■ **THE PROBLEM**: Nothing outside the range is wanted. Repeat exactly the lines below from the one with "green heart: 2 -> 3" through the one with "pink egg: 9 -> 7".
#####
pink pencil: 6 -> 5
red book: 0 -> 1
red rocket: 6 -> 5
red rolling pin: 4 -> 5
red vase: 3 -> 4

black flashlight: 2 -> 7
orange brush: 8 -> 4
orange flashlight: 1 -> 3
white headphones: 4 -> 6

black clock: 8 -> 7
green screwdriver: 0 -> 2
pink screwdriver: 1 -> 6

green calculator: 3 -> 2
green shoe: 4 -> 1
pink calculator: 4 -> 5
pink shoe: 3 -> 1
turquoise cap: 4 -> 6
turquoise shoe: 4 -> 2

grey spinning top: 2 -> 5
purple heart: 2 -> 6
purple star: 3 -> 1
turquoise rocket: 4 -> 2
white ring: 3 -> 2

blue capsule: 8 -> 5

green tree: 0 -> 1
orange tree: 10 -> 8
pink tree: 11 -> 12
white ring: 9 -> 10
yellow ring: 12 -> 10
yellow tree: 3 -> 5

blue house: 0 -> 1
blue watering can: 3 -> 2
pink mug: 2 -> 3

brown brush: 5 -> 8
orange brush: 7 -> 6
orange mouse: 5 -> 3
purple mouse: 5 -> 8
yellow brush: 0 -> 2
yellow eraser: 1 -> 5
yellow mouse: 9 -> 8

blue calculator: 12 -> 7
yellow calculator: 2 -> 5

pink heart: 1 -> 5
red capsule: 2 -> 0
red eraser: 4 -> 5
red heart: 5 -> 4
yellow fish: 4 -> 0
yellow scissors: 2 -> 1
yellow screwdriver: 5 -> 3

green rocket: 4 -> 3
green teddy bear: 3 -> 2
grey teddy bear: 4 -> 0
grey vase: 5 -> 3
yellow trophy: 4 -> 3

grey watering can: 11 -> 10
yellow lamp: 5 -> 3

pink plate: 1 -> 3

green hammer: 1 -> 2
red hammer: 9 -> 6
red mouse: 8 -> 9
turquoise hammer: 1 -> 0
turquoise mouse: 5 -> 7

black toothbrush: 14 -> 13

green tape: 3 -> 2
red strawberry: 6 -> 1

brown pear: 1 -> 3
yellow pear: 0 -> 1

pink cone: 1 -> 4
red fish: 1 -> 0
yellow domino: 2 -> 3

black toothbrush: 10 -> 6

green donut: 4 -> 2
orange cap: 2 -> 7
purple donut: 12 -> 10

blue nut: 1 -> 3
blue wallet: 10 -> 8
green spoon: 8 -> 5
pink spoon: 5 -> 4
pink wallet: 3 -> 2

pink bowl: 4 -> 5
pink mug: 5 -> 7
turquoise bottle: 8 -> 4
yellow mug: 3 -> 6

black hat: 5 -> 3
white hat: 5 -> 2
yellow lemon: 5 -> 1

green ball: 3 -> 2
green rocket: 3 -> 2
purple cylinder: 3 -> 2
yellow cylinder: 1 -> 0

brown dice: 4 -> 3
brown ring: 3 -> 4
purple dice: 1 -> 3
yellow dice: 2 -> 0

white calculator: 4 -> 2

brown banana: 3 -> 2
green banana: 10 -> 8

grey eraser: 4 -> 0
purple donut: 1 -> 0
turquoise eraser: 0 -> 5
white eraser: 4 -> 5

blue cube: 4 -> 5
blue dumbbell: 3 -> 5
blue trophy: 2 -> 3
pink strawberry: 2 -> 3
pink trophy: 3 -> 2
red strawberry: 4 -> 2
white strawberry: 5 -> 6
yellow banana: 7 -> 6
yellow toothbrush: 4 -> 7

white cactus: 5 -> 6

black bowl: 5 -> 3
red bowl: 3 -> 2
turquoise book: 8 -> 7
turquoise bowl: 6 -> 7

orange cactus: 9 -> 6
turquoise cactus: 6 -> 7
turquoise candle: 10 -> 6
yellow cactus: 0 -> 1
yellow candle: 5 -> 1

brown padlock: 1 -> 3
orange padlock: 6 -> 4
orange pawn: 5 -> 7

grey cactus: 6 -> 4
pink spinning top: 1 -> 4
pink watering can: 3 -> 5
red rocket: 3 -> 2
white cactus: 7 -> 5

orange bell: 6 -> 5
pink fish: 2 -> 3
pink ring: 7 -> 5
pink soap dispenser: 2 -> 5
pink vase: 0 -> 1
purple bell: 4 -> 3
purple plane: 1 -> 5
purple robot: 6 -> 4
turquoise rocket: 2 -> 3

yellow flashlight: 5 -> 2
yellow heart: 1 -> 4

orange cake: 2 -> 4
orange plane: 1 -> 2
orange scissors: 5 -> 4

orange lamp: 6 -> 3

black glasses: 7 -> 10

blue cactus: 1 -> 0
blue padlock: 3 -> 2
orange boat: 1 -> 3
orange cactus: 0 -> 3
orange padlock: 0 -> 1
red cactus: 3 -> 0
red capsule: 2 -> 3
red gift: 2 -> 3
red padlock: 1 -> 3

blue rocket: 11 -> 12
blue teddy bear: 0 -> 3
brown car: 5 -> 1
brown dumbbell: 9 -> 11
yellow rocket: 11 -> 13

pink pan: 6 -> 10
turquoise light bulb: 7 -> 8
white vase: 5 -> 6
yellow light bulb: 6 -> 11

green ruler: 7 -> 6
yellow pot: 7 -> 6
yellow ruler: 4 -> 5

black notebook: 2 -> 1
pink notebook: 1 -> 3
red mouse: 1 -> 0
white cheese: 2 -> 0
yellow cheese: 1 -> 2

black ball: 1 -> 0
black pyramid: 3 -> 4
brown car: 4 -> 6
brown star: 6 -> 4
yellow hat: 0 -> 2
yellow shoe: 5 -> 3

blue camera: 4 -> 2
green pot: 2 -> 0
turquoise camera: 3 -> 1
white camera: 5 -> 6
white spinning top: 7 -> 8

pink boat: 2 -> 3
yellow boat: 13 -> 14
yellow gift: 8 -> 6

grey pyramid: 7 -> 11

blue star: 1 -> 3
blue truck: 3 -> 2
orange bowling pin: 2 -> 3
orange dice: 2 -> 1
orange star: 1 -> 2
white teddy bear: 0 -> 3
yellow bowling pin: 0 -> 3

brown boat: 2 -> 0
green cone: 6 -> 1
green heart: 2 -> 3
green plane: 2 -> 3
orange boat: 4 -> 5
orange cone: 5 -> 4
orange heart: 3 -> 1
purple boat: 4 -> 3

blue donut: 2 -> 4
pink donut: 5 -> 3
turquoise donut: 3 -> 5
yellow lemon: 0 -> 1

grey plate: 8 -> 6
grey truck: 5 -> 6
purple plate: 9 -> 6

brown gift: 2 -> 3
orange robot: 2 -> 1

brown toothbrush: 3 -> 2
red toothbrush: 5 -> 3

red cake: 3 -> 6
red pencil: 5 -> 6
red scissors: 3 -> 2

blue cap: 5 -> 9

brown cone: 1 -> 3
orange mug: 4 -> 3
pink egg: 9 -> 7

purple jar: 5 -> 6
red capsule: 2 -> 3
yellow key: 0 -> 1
#####
■ **ANSWER SECTION**:
green heart: 2 -> 3
green plane: 2 -> 3
orange boat: 4 -> 5
orange cone: 5 -> 4
orange heart: 3 -> 1
purple boat: 4 -> 3

blue donut: 2 -> 4
pink donut: 5 -> 3
turquoise donut: 3 -> 5
yellow lemon: 0 -> 1

grey plate: 8 -> 6
grey truck: 5 -> 6
purple plate: 9 -> 6

brown gift: 2 -> 3
orange robot: 2 -> 1

brown toothbrush: 3 -> 2
red toothbrush: 5 -> 3

red cake: 3 -> 6
red pencil: 5 -> 6
red scissors: 3 -> 2

blue cap: 5 -> 9

brown cone: 1 -> 3
orange mug: 4 -> 3
pink egg: 9 -> 7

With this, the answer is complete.